··· TASK INPUTS ···

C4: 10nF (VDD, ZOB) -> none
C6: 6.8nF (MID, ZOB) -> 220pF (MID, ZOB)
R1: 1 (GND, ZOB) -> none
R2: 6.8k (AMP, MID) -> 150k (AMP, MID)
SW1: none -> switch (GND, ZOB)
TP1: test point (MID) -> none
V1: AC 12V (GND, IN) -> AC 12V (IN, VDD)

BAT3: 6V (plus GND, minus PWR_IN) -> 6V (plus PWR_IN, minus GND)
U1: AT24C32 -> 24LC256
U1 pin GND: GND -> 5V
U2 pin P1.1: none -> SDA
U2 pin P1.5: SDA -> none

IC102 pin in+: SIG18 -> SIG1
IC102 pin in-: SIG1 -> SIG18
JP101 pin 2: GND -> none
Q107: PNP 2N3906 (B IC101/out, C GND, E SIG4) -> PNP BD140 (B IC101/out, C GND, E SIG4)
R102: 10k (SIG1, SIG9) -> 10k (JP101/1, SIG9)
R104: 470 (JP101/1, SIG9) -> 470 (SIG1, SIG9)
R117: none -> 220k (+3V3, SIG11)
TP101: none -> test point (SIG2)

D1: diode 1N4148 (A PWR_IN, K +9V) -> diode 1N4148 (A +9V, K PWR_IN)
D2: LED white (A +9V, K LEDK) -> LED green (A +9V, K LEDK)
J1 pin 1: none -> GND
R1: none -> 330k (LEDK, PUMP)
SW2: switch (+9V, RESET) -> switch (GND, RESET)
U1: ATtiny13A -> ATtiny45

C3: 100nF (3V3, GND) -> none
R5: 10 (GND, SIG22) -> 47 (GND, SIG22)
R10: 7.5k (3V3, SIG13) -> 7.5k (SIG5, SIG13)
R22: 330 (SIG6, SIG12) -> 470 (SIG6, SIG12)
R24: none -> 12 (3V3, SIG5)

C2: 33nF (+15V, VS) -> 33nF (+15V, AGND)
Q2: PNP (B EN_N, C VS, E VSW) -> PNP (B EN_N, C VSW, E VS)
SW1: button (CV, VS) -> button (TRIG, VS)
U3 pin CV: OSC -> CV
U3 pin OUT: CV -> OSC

···

TASK INSTRUCTIONS:
Whenever the word "switch" occurs in a line of the records, that line counts toward the total; state the total only.

EXERCISE SOLUTION:
2